# Your objective
Pictures in the records below must be left out. Return exactly the lines from the line with "TEMP1 pin VCC: 5V -> 3V3" to the line with "TOF2 pin SCL: 11 -> SCL", both included.

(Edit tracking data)
====================

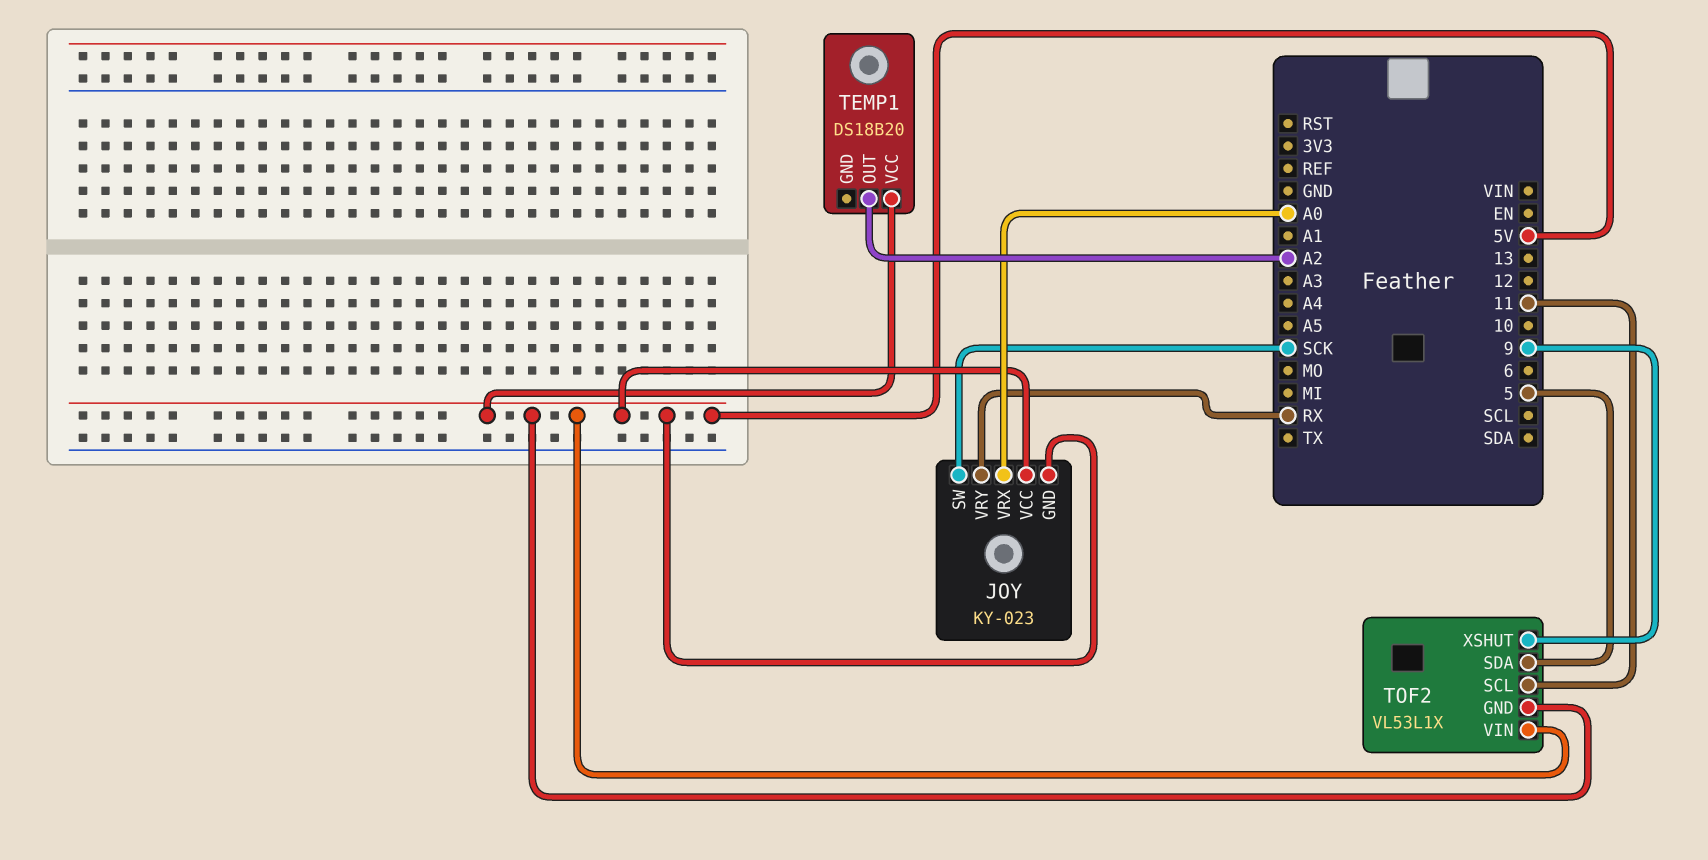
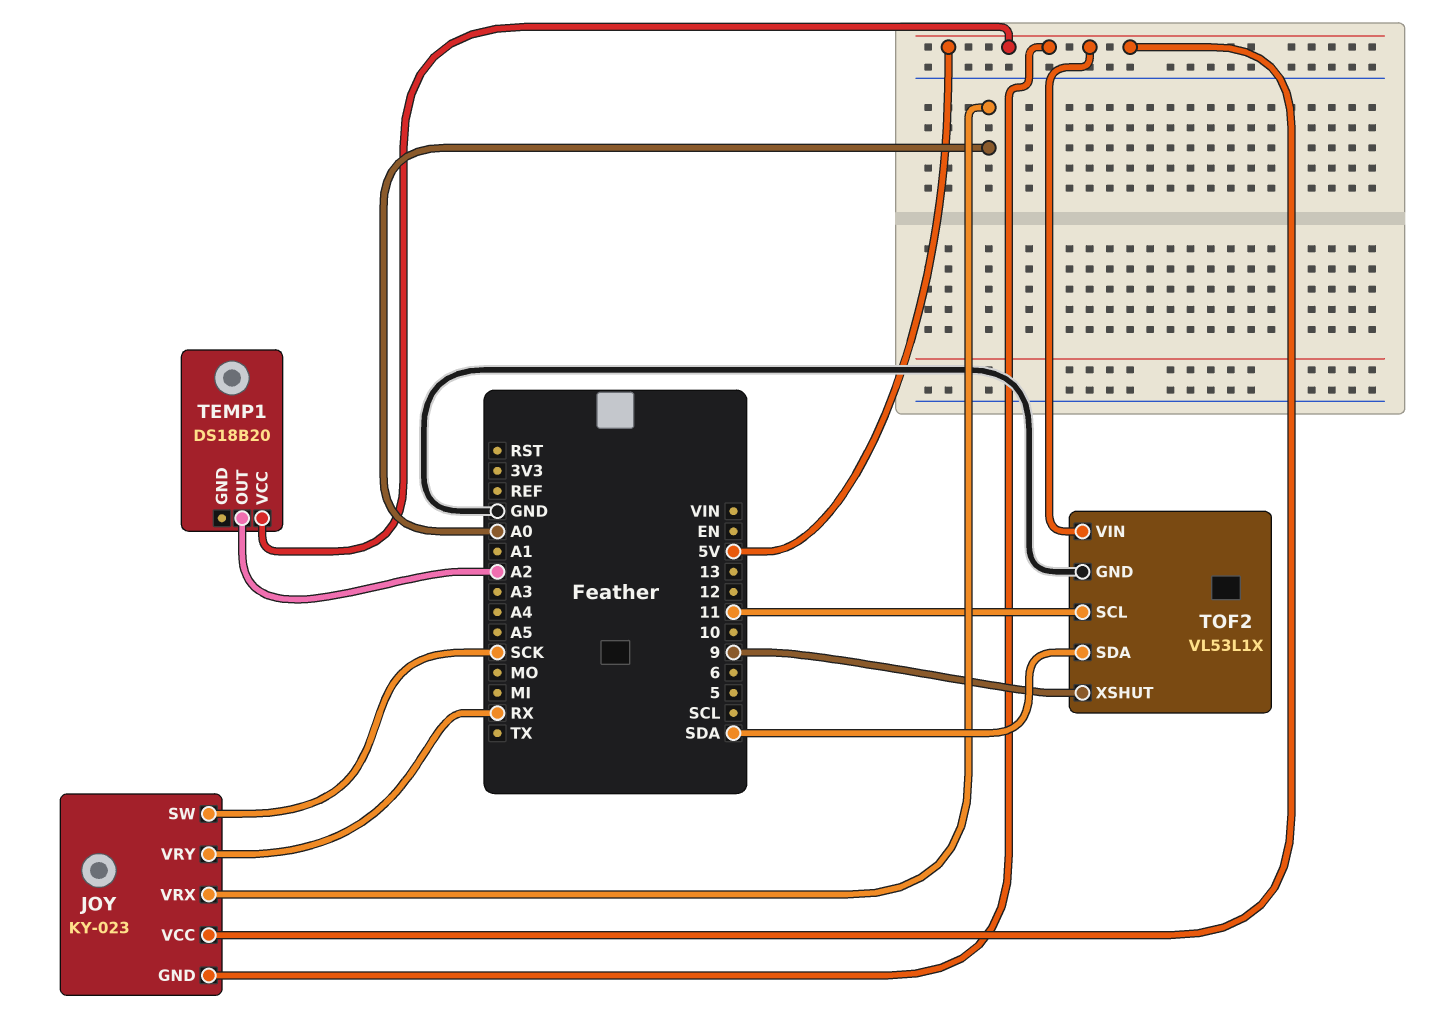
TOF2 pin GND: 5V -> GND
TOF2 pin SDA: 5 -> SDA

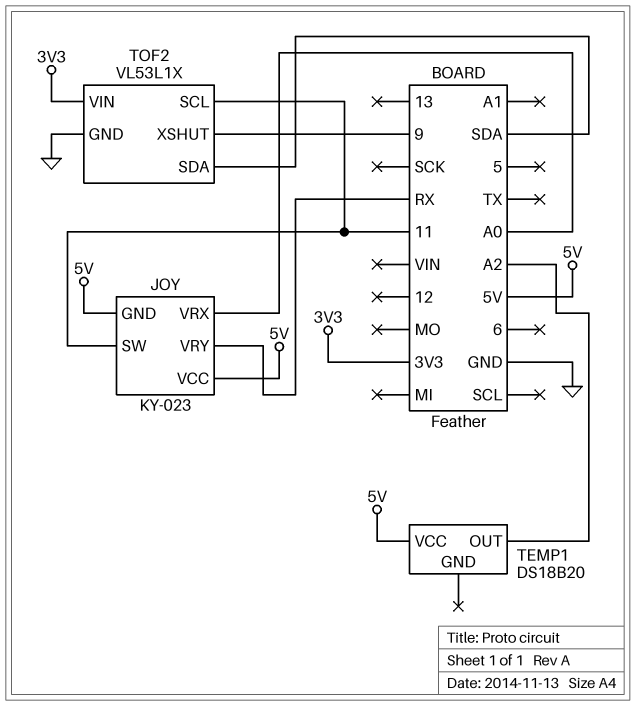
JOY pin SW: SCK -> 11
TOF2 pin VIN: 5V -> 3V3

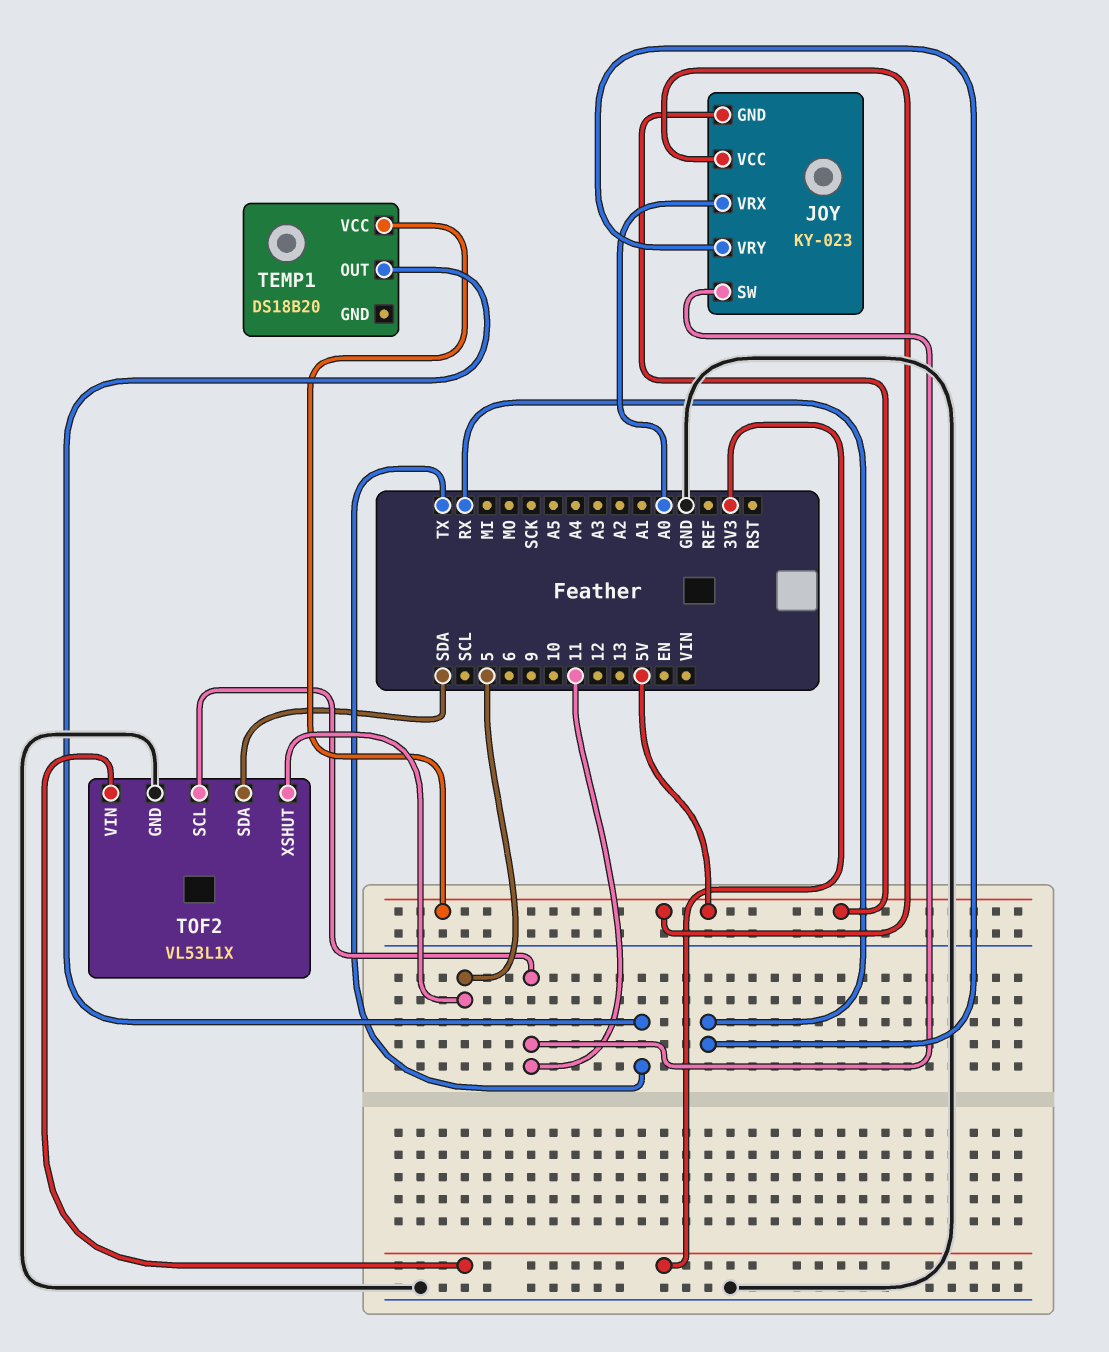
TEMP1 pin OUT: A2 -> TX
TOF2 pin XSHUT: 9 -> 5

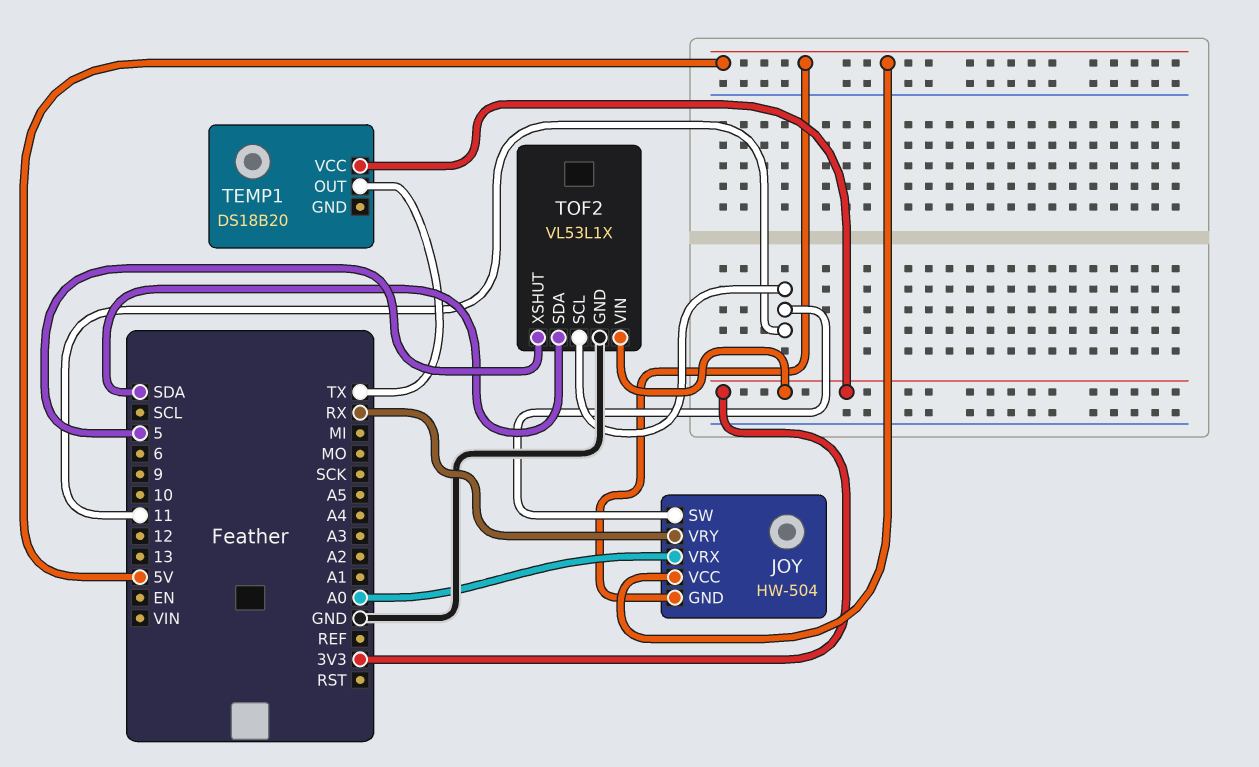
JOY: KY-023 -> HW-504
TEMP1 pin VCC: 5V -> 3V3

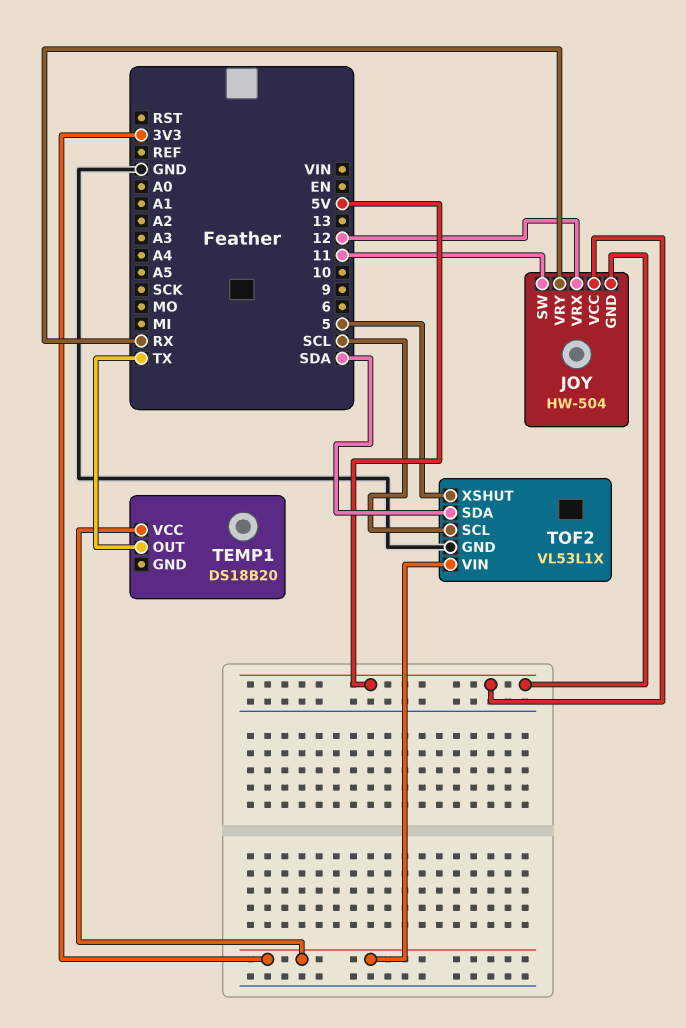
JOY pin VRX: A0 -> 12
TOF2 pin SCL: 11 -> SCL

====================

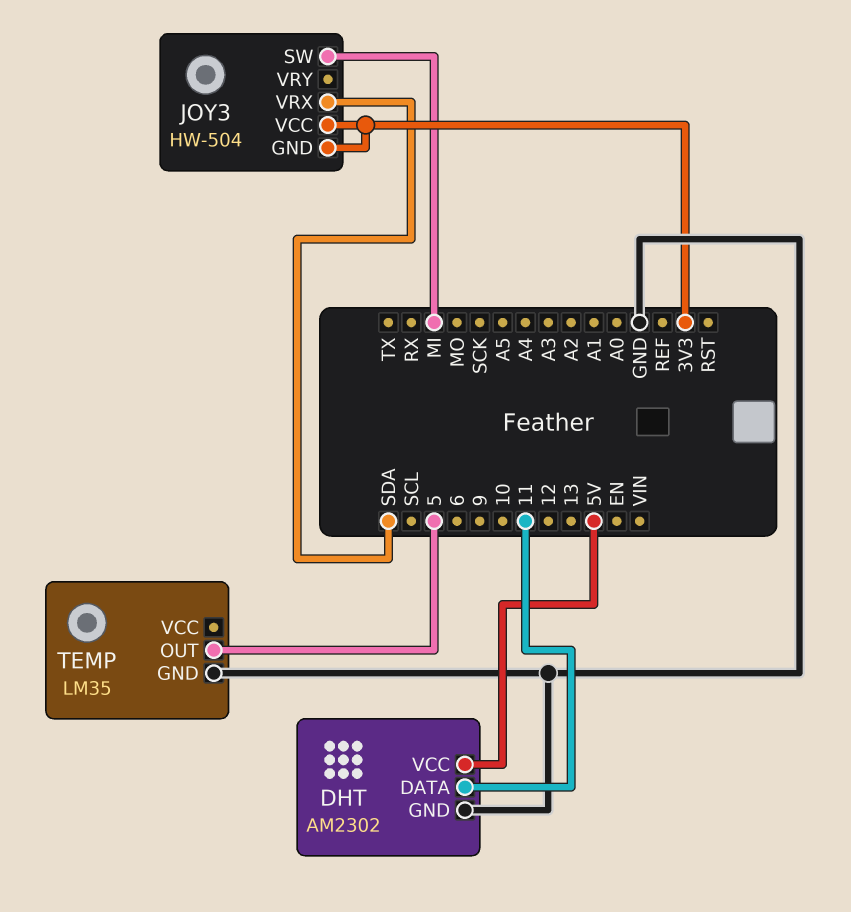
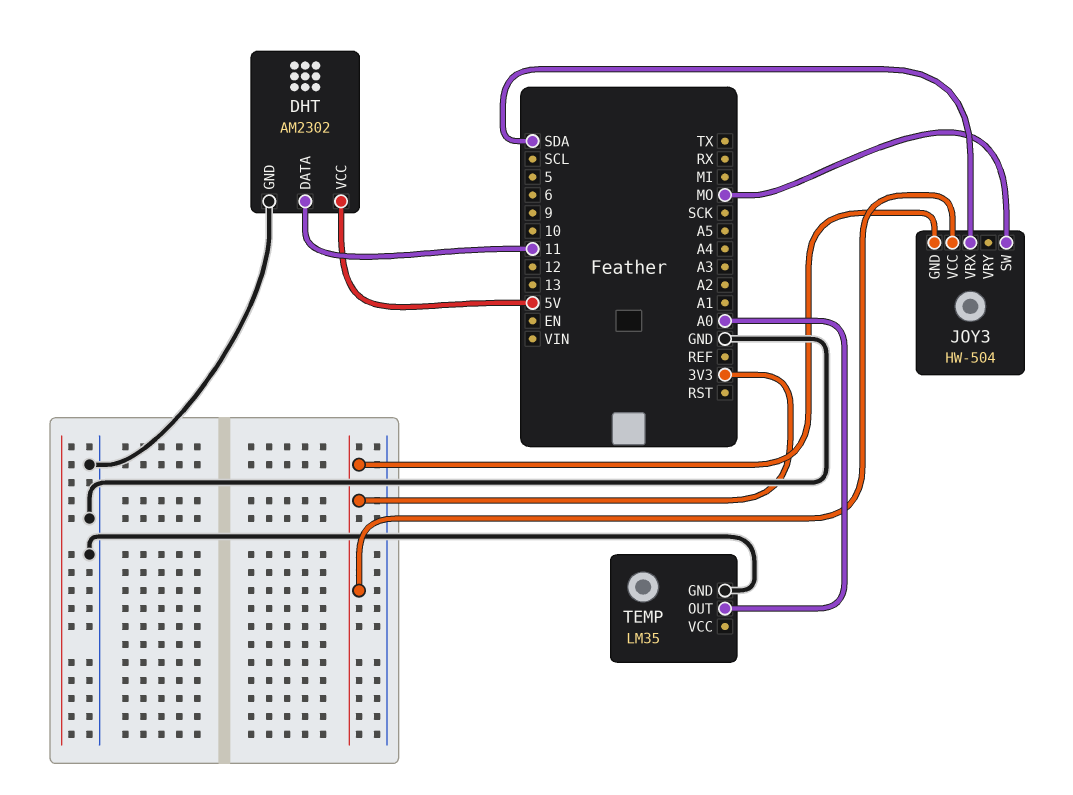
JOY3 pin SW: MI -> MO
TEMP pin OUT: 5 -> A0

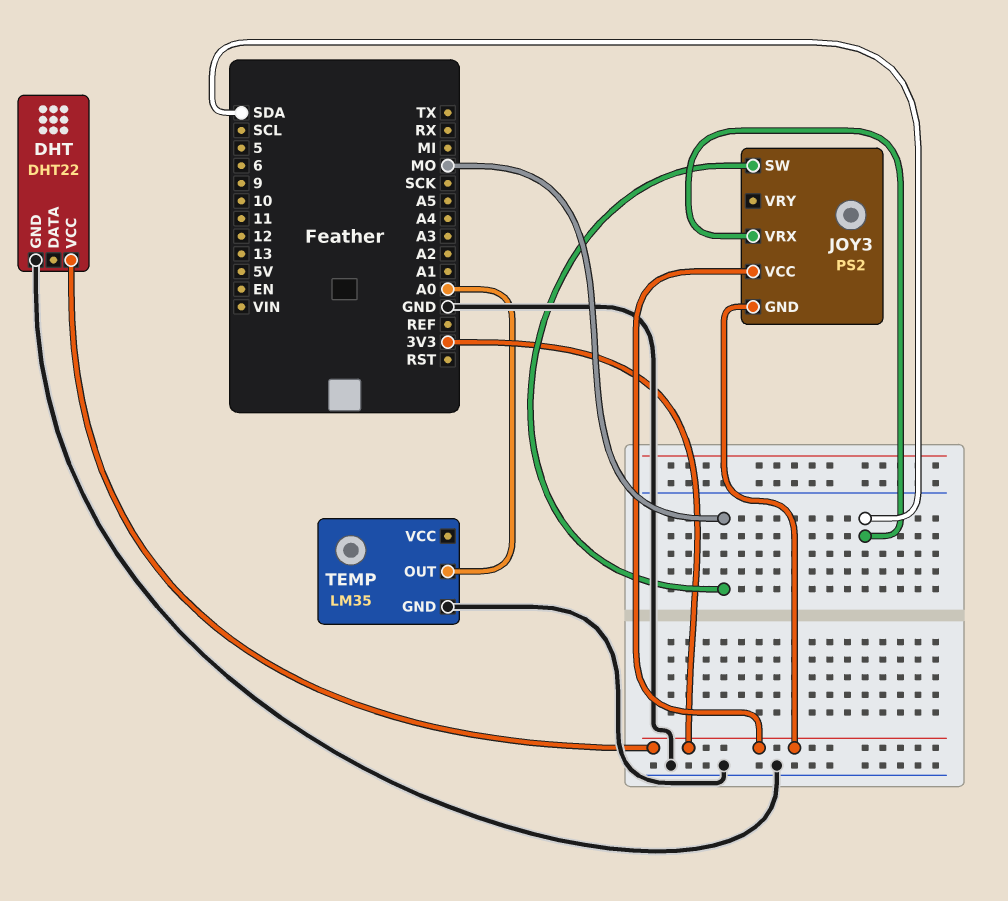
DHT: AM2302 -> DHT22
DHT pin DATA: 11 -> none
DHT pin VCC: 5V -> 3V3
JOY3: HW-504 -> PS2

====================

# Written reply
TEMP1 pin VCC: 5V -> 3V3

JOY pin VRX: A0 -> 12
TOF2 pin SCL: 11 -> SCL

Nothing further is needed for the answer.